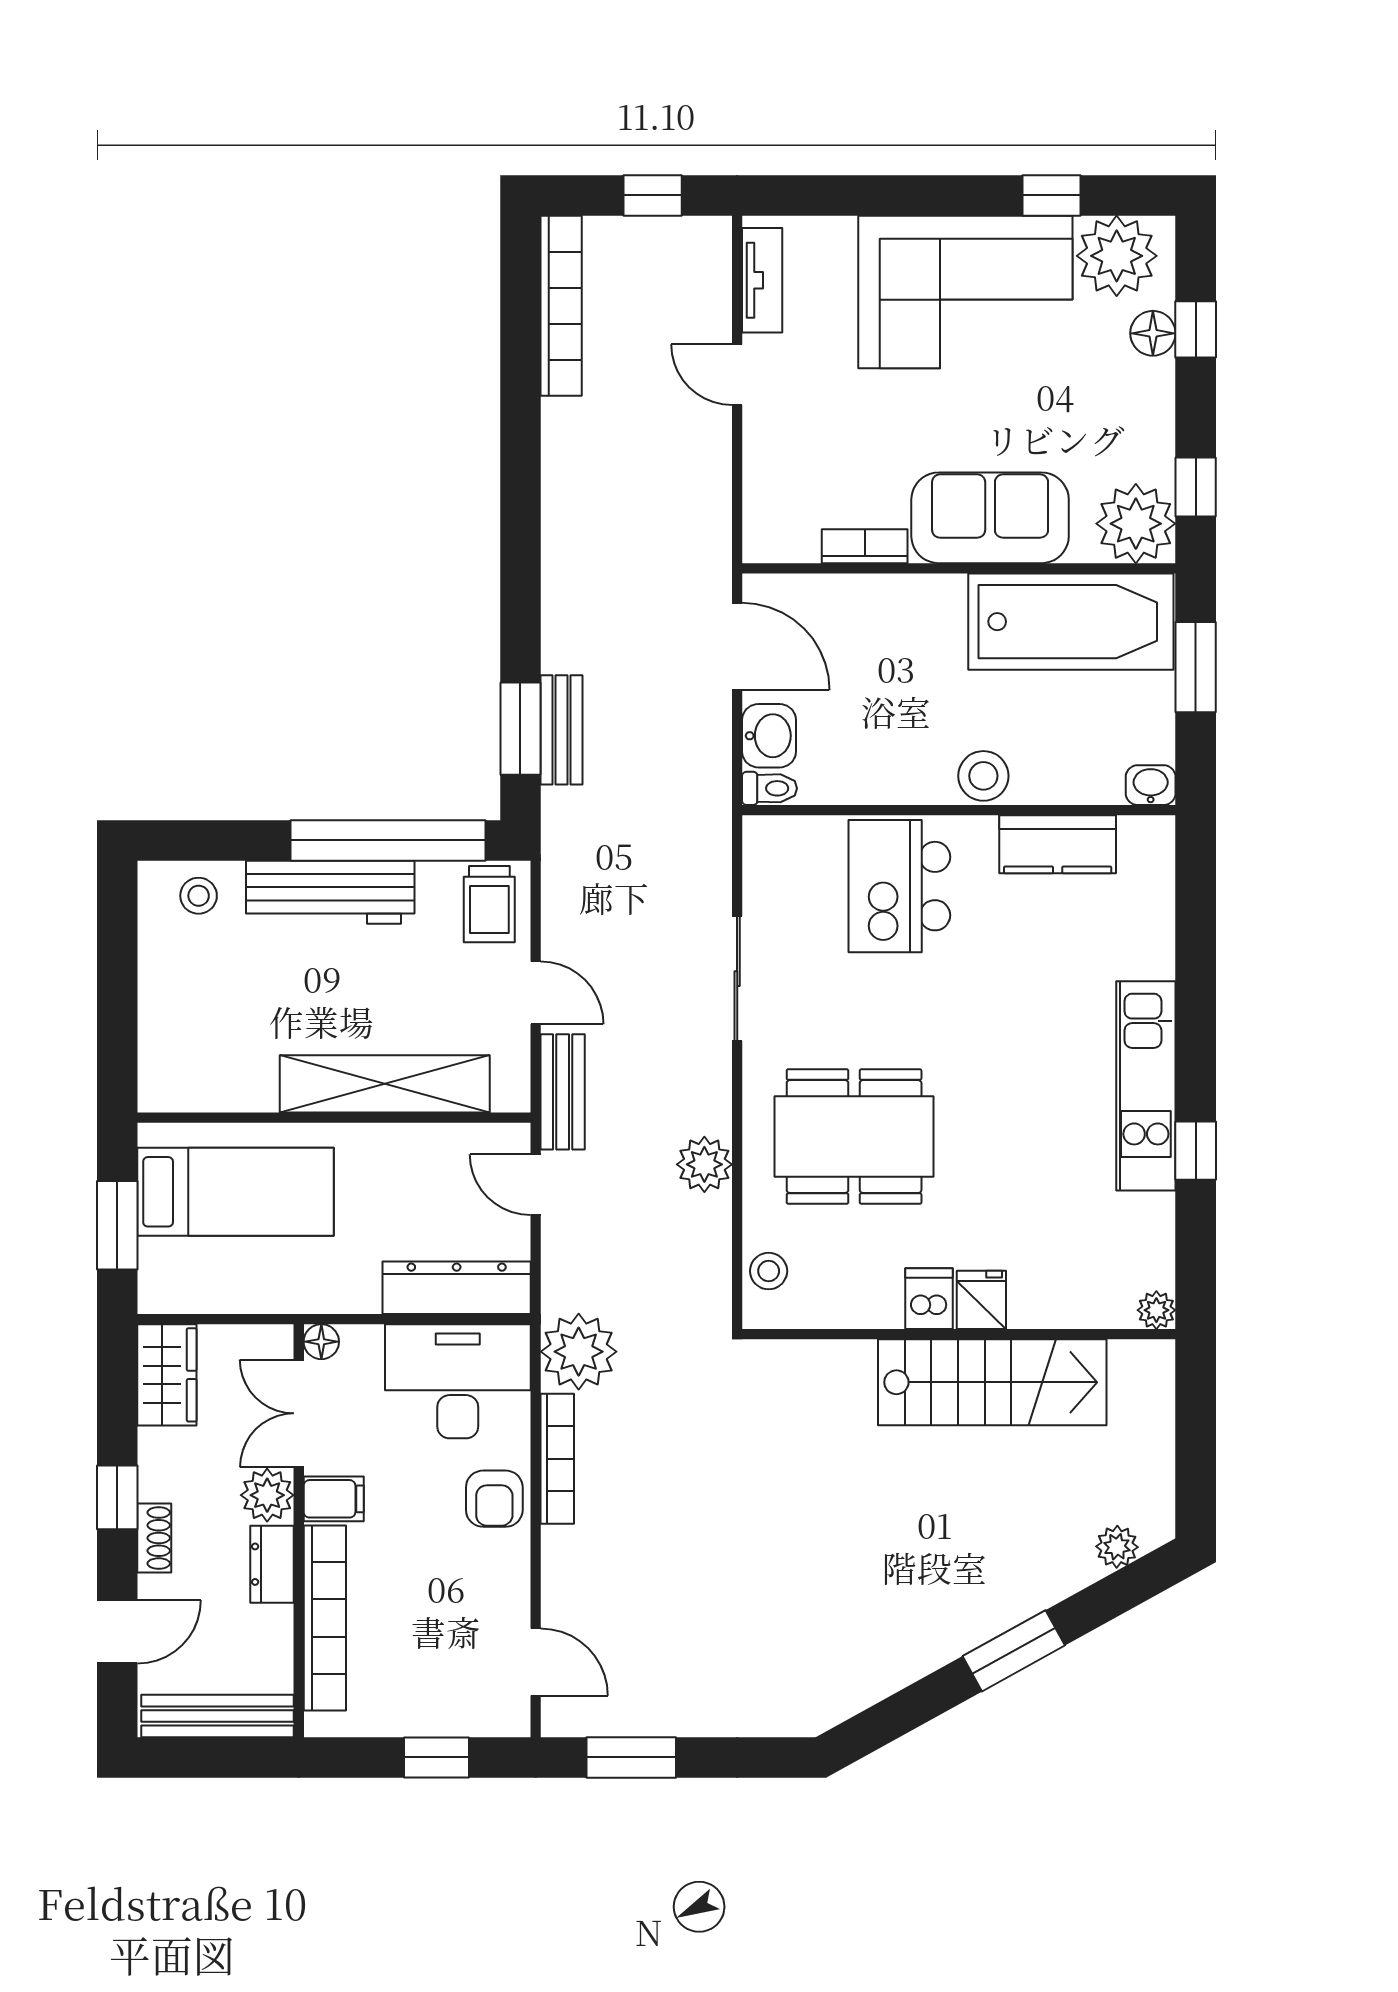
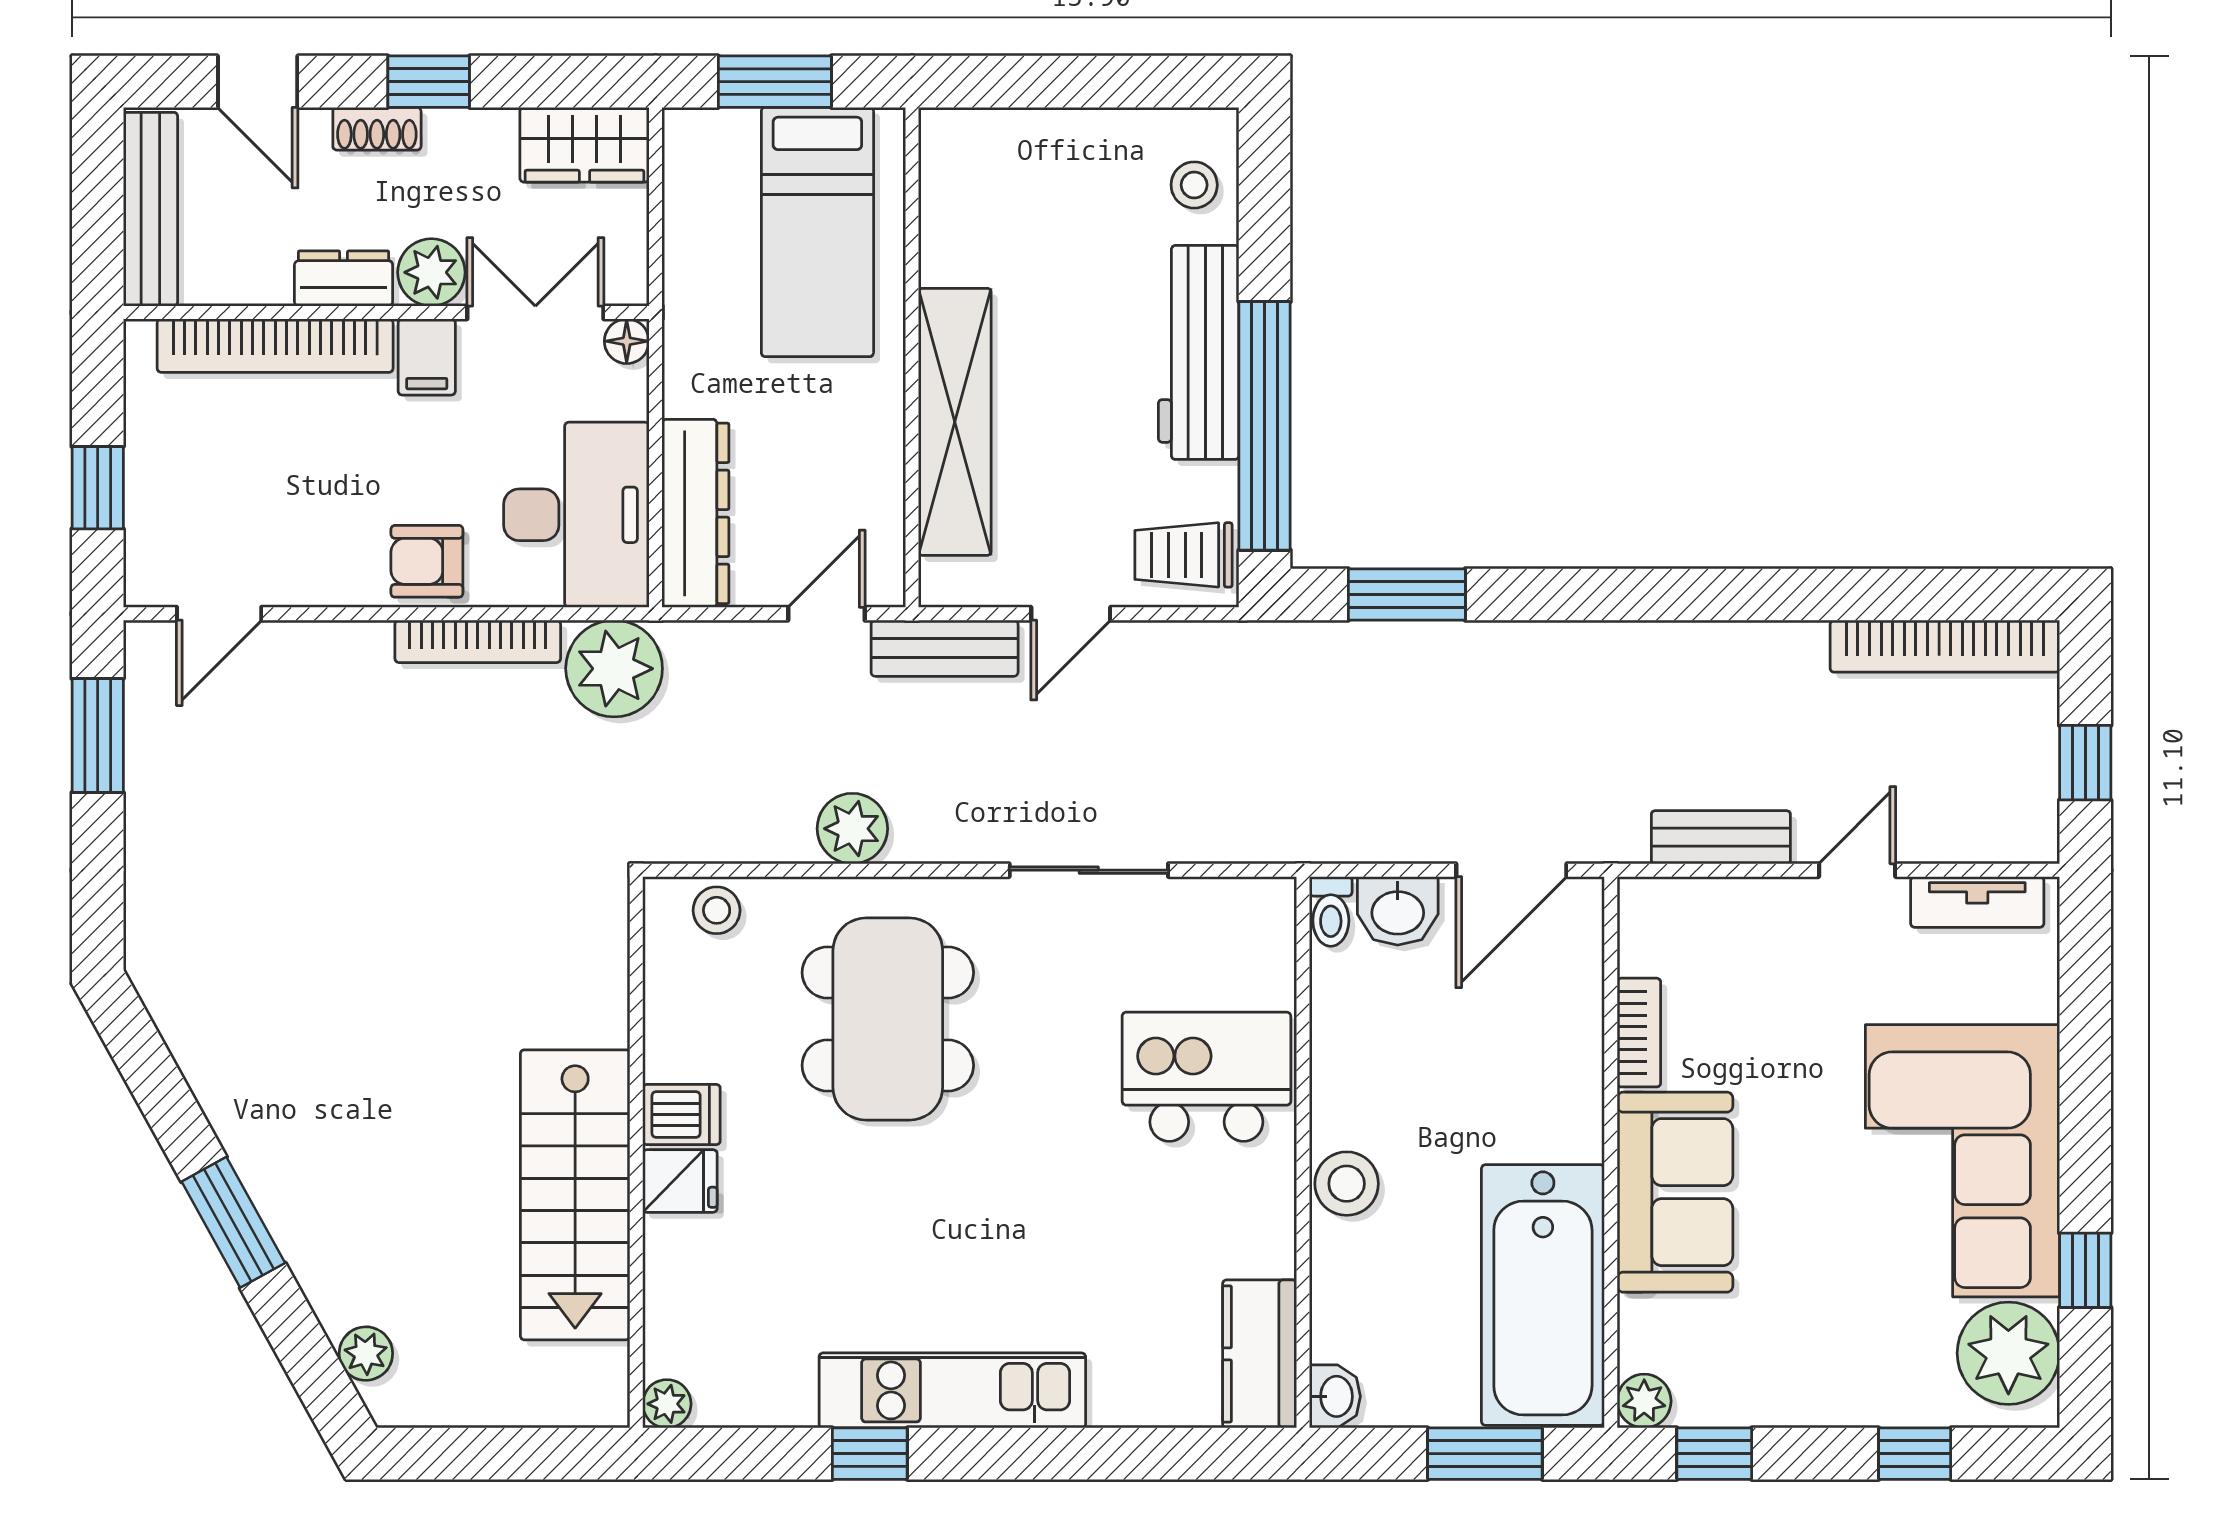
floor lamp: (1153, 333) -> (1910, 1399), removed
plant: (1136, 524) -> (1644, 1401), width x0.53, depth x0.53
bench: (561, 730) -> (1721, 837), moved
kitchen counter: (1058, 844) -> (1260, 1354), moved

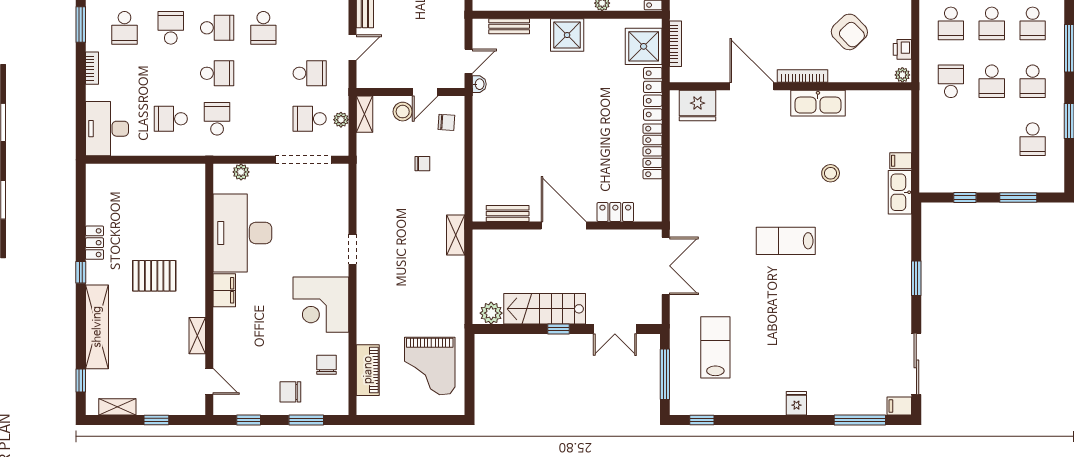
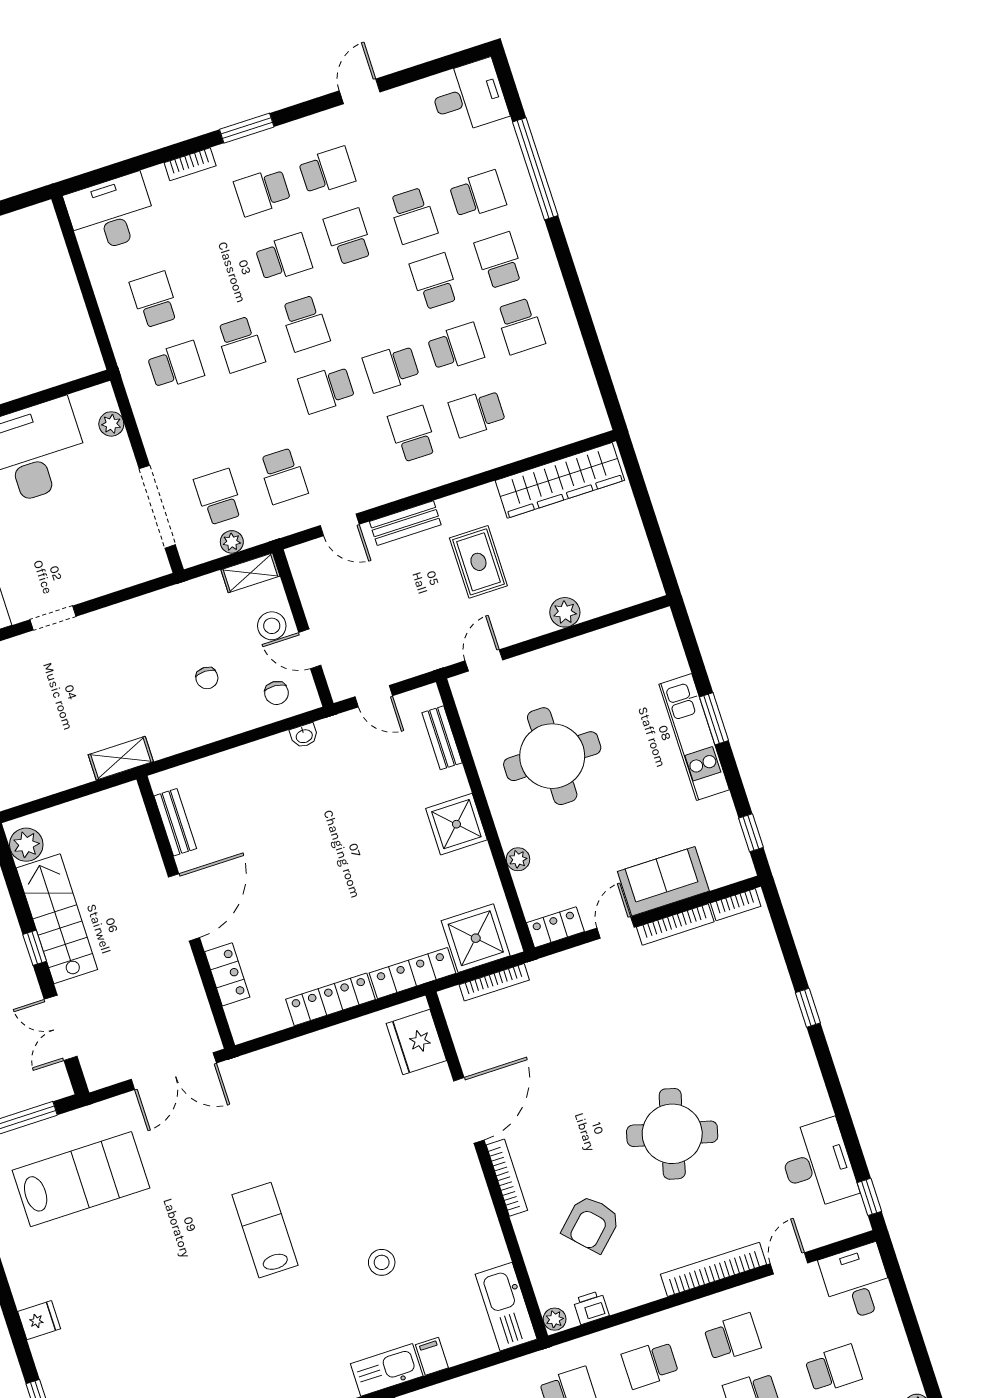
washbasin: (479, 84) -> (304, 736), moved
kitchen sink: (818, 103) -> (506, 1307), moved
lab bench: (715, 347) -> (81, 1179), width x1.36, depth x1.39

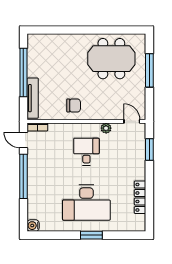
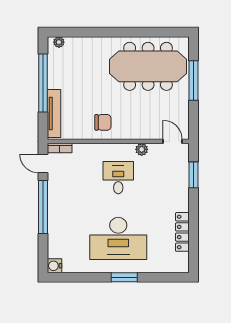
plant: (37, 38) -> (59, 42), added
meeting table: (111, 59) -> (148, 66), width x1.36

◆ ◆ ◆ ◆

**Problem:** Retype, word for word, only the line holding "plant: (1136, 524)" and the lines after it through the final line of the listing above, and leave every picture out.

**Exercise result:**
plant: (1136, 524) -> (1644, 1401), width x0.53, depth x0.53
bench: (561, 730) -> (1721, 837), moved
kitchen counter: (1058, 844) -> (1260, 1354), moved

washbasin: (479, 84) -> (304, 736), moved
kitchen sink: (818, 103) -> (506, 1307), moved
lab bench: (715, 347) -> (81, 1179), width x1.36, depth x1.39

plant: (37, 38) -> (59, 42), added
meeting table: (111, 59) -> (148, 66), width x1.36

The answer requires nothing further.